### Work required
Further down are entries; set down exactly and only the lines from the one with "D3: diode BAV21" up to and including the one with "IC3 pin DIN: N5 -> N9", dropping each picture.
===
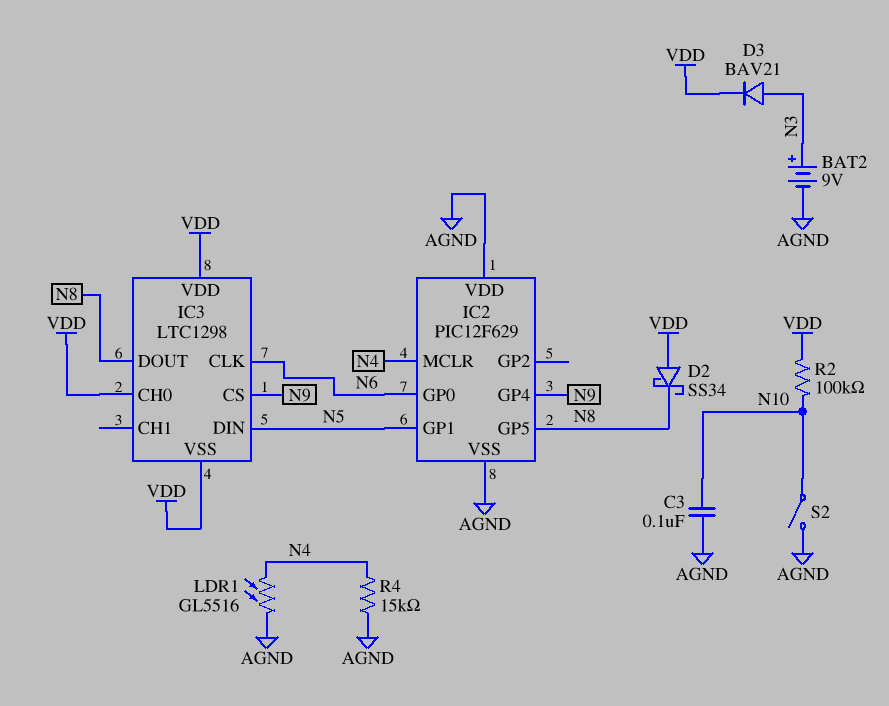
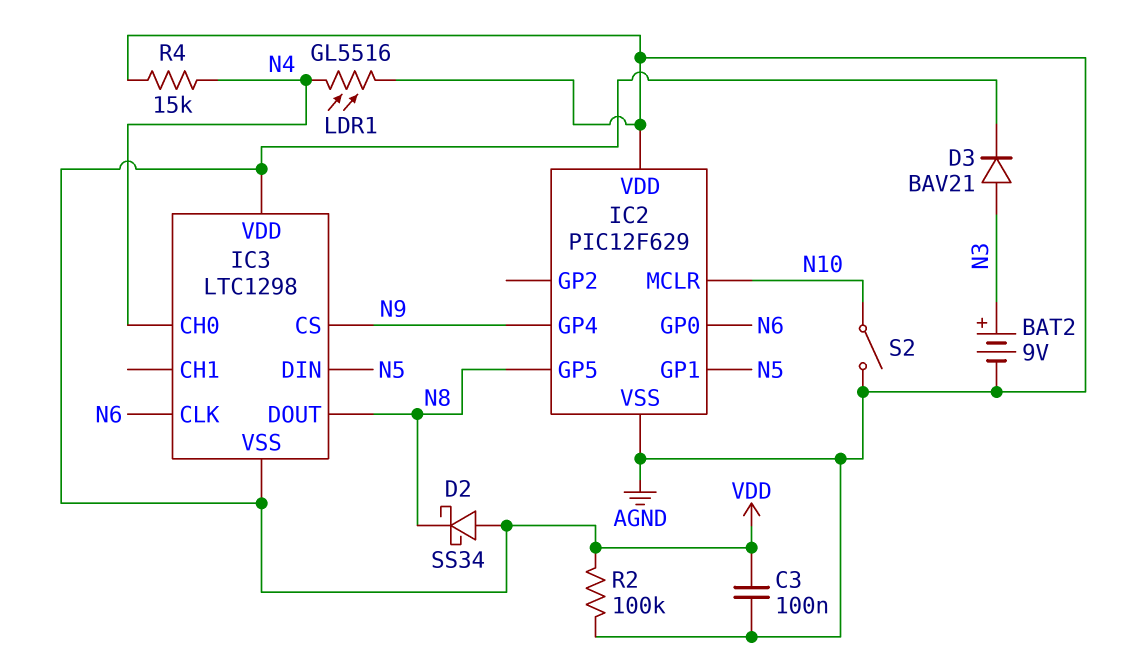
C3: 100nF (AGND, N10) -> 100nF (AGND, VDD)
IC2 pin MCLR: N4 -> N10
IC3 pin CH0: VDD -> N4
R2: 100k (N10, VDD) -> 100k (AGND, VDD)

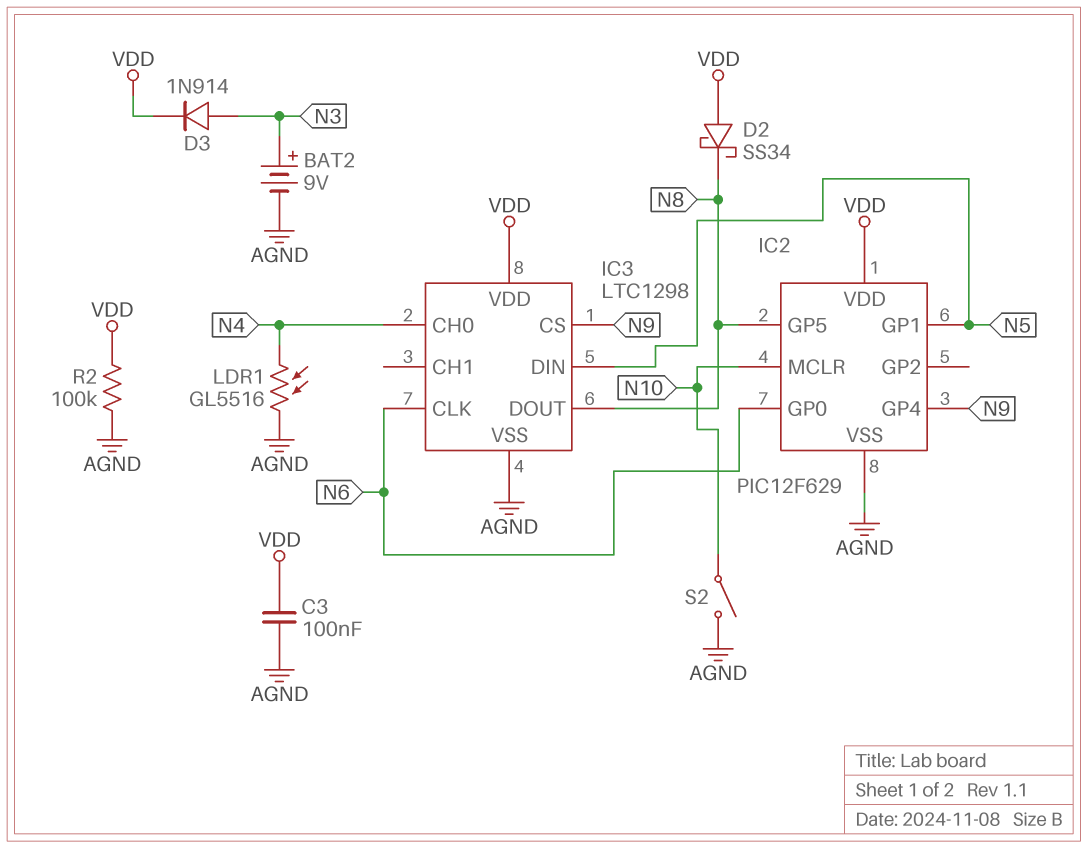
D3: diode BAV21 (A N3, K VDD) -> diode 1N914 (A N3, K VDD)
IC2 pin VDD: AGND -> VDD
IC3 pin VSS: VDD -> AGND
R4: 15k (AGND, N4) -> none

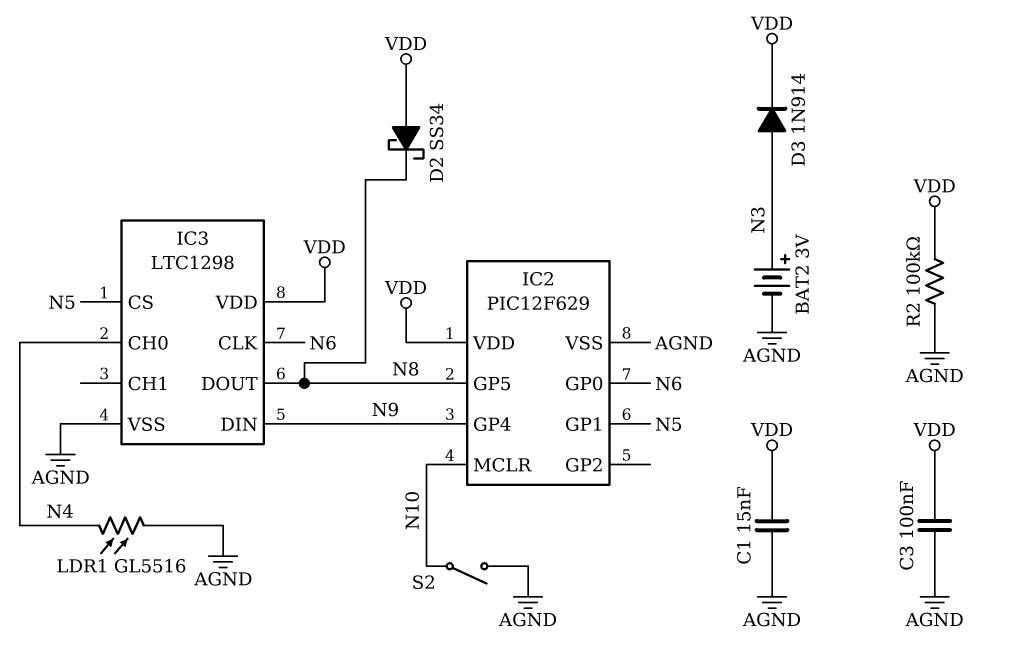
BAT2: 9V (plus N3, minus AGND) -> 3V (plus N3, minus AGND)
C1: none -> 15nF (AGND, VDD)
IC3 pin CS: N9 -> N5
IC3 pin DIN: N5 -> N9

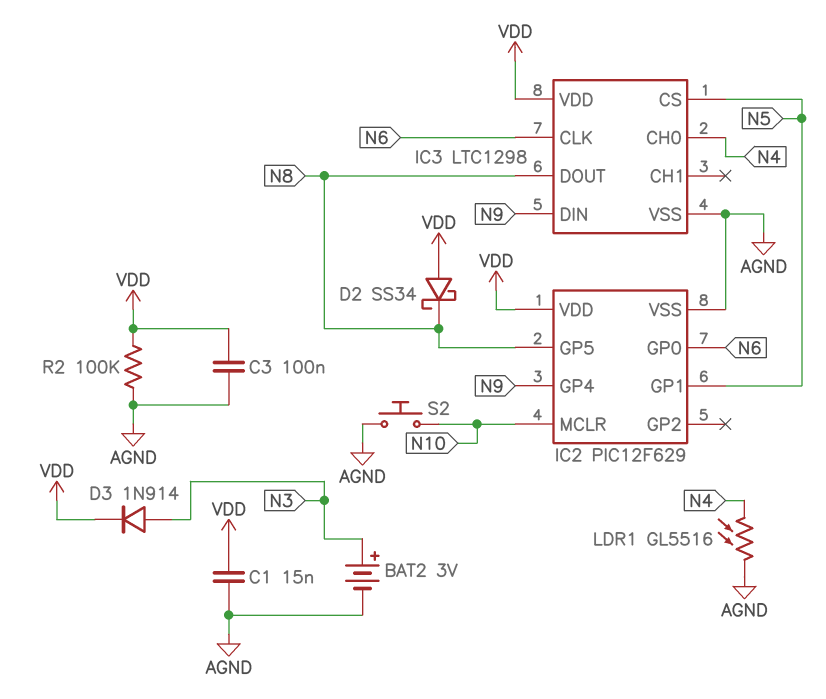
S2: switch (AGND, N10) -> button (AGND, N10)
===
### Task result
D3: diode BAV21 (A N3, K VDD) -> diode 1N914 (A N3, K VDD)
IC2 pin VDD: AGND -> VDD
IC3 pin VSS: VDD -> AGND
R4: 15k (AGND, N4) -> none

BAT2: 9V (plus N3, minus AGND) -> 3V (plus N3, minus AGND)
C1: none -> 15nF (AGND, VDD)
IC3 pin CS: N9 -> N5
IC3 pin DIN: N5 -> N9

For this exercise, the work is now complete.